EXERCISE AIM: Going through the material below, please gather all lines with the word "purple" in them.

Segment Start: SOURCE MATERIAL

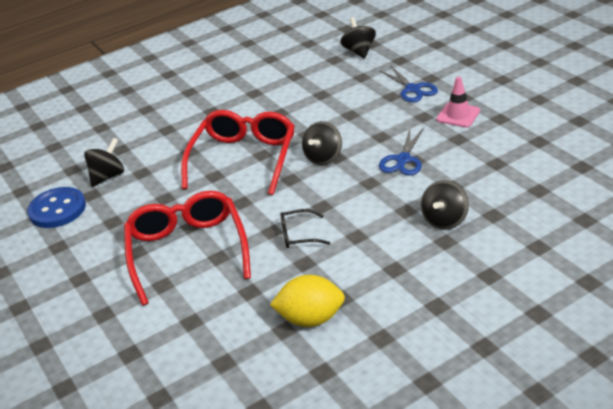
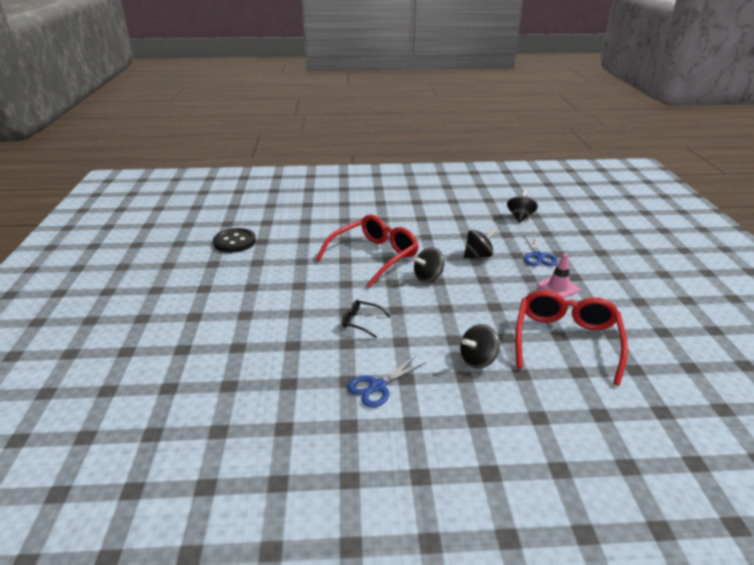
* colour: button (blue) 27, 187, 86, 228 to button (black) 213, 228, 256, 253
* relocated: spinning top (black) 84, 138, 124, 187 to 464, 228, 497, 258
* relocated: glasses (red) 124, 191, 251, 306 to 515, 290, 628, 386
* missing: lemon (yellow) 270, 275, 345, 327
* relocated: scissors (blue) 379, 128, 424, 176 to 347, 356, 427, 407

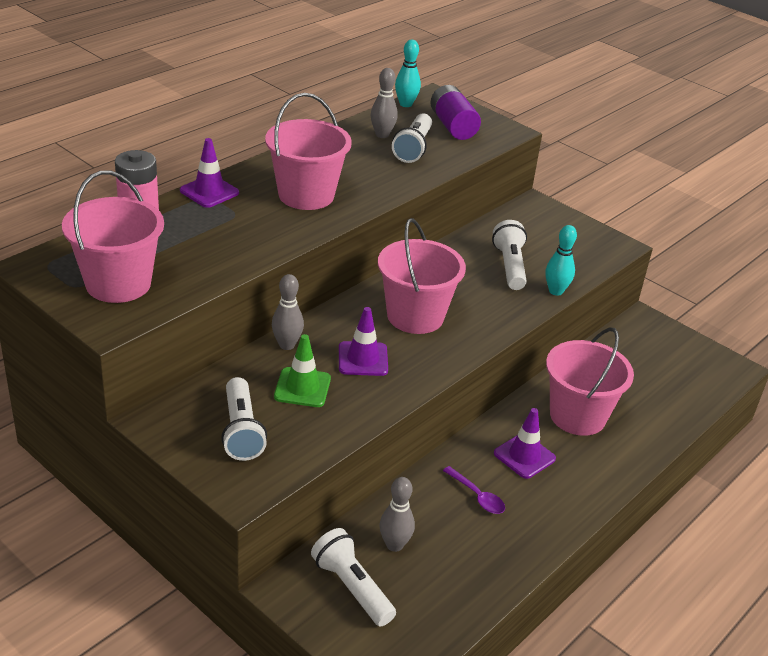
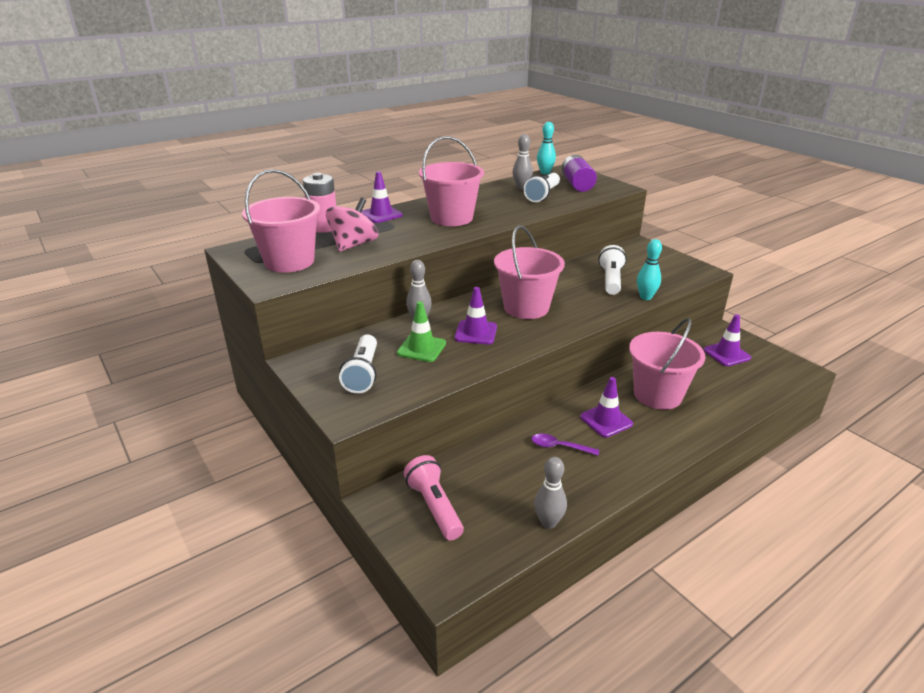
* colour: flashlight (white) 311, 528, 396, 626 to flashlight (pink) 403, 455, 464, 540
* relocated: bowling pin (grey) 380, 477, 415, 552 to 534, 457, 567, 529
* spun: spoon (purple) 443, 466, 505, 514 = 532, 434, 599, 456 135 degrees clockwise
* appeared: spinning top (pink) 326, 198, 378, 252
* appeared: traffic cone (purple) 704, 314, 751, 366

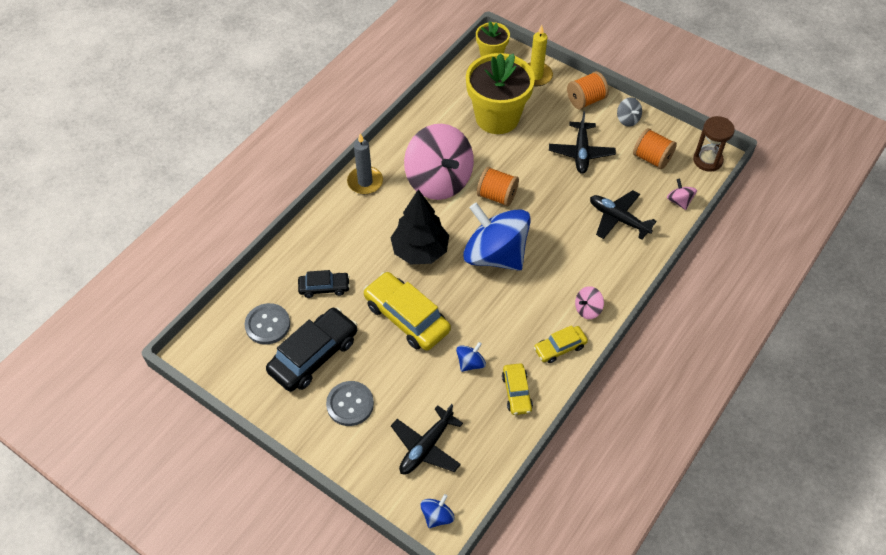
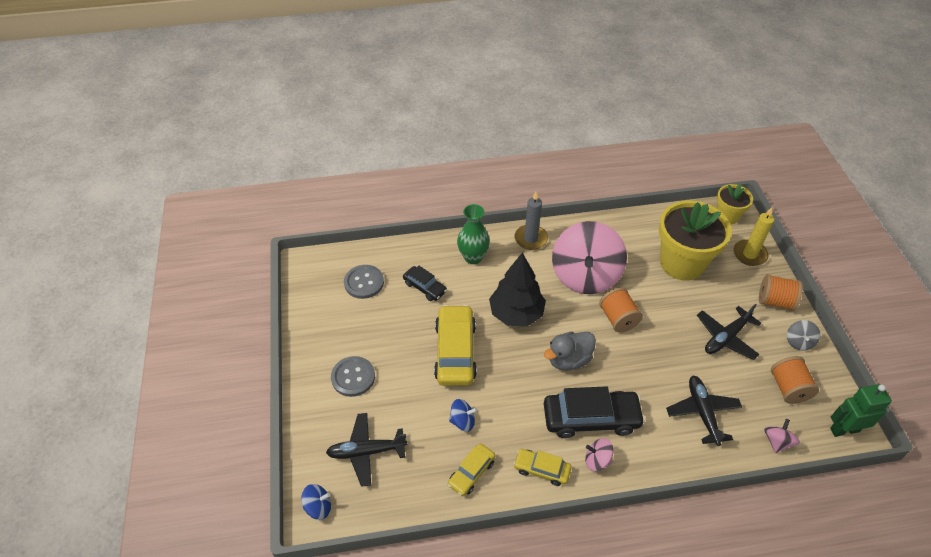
* relocated: car (black) 266, 307, 357, 392 to 544, 386, 645, 438
* exchanged: spinning top (blue) 463, 203, 531, 271 to duck (grey) 544, 332, 596, 371
* exchanged: hourglass (brown) 693, 116, 735, 172 to robot (green) 830, 384, 892, 437
* appeared: vase (green) 457, 204, 490, 264

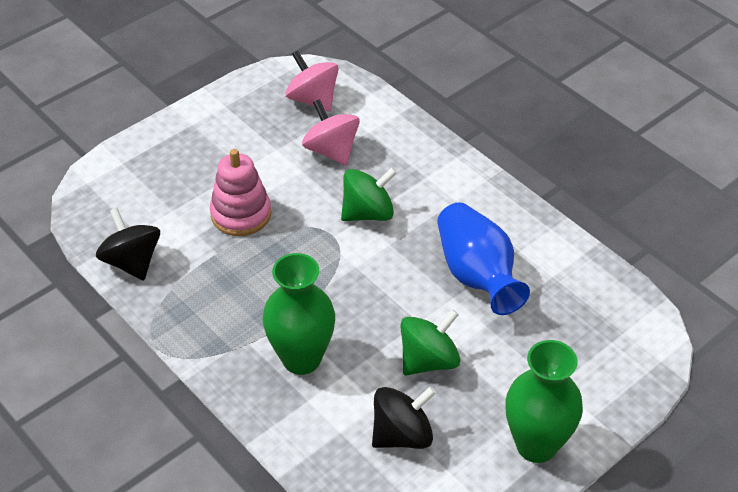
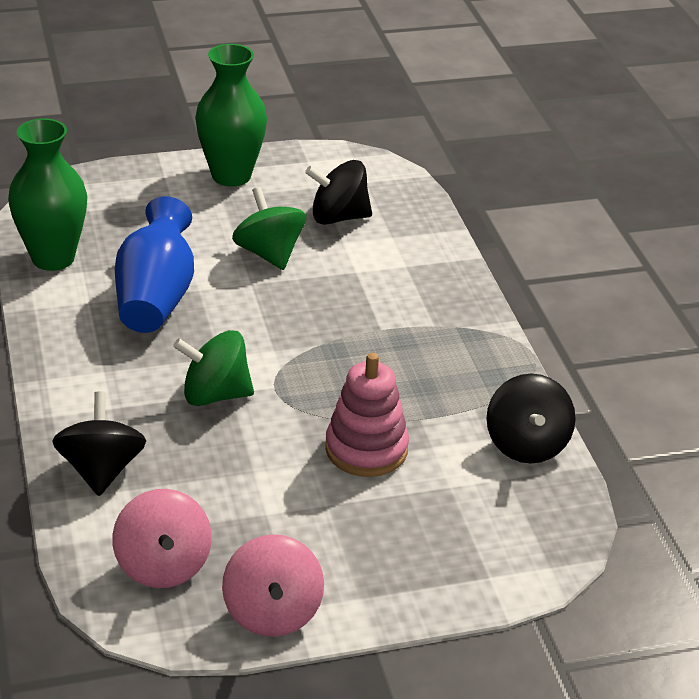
* relocated: vase (green) 262, 253, 335, 375 to 8, 118, 87, 271
* relocated: spinning top (pink) 302, 99, 360, 166 to 222, 534, 324, 637
* spun: spinning top (green) 400, 309, 460, 375 = 232, 187, 306, 270 75 degrees clockwise
* appeared: spinning top (black) 52, 391, 146, 496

Segment End: SOURCE MATERIAL

TASK RESPONSE:
* spun: spoon (purple) 443, 466, 505, 514 = 532, 434, 599, 456 135 degrees clockwise
* appeared: traffic cone (purple) 704, 314, 751, 366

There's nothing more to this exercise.